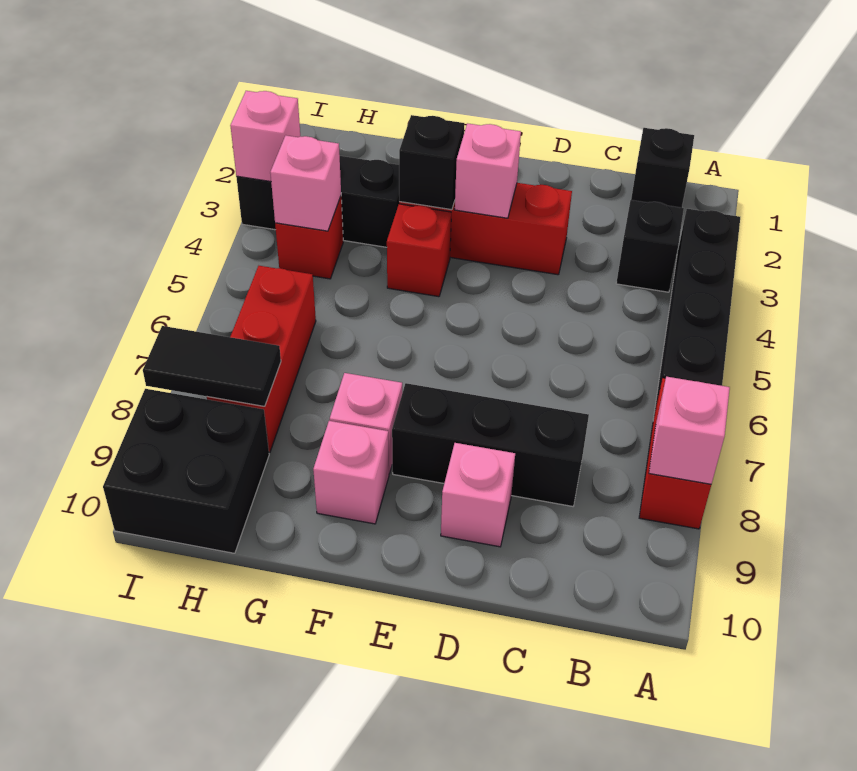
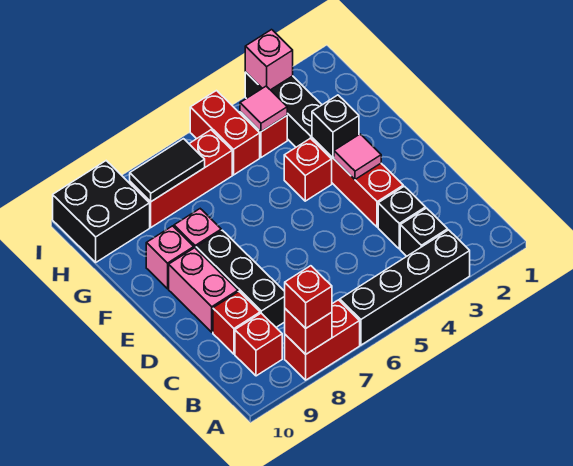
pink brick A8 level 2 -> red brick A8 level 2
none -> red brick A8 level 3
black brick B1 level 1 -> black brick C3 level 1
none -> red brick B9 level 1
none -> red brick C9 level 1
pink brick D9 level 1 -> pink brick D9:E9 level 1
pink brick E3 level 2 -> pink tile E3 level 2
pink brick H4 level 2 -> pink tile H4 level 2
none -> red brick H5:I5 level 1
black tile H8:I8 level 2 -> black tile H7:H8 level 2

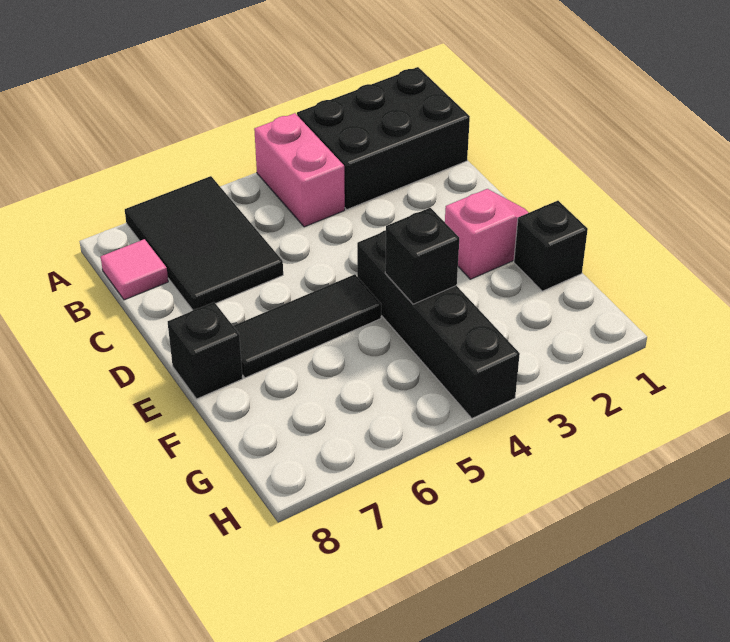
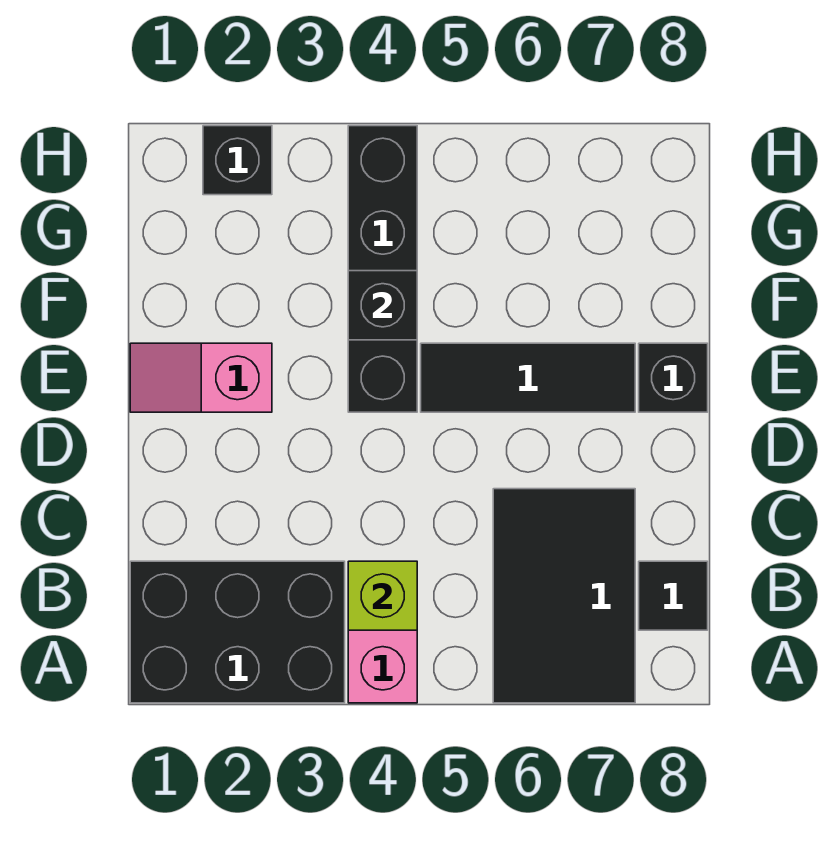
none -> lime brick B4 level 2
pink tile B8 level 1 -> black tile B8 level 1
black brick F1 level 1 -> black brick H2 level 1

__WHAT THIS TASK INVOLVES__
Please reproduce every record exactly as written, excluding the pictures.

__OUTPUT FOR THIS EXERCISE__
pink brick A8 level 2 -> red brick A8 level 2
none -> red brick A8 level 3
black brick B1 level 1 -> black brick C3 level 1
none -> red brick B9 level 1
none -> red brick C9 level 1
pink brick D9 level 1 -> pink brick D9:E9 level 1
pink brick E3 level 2 -> pink tile E3 level 2
pink brick H4 level 2 -> pink tile H4 level 2
none -> red brick H5:I5 level 1
black tile H8:I8 level 2 -> black tile H7:H8 level 2

none -> lime brick B4 level 2
pink tile B8 level 1 -> black tile B8 level 1
black brick F1 level 1 -> black brick H2 level 1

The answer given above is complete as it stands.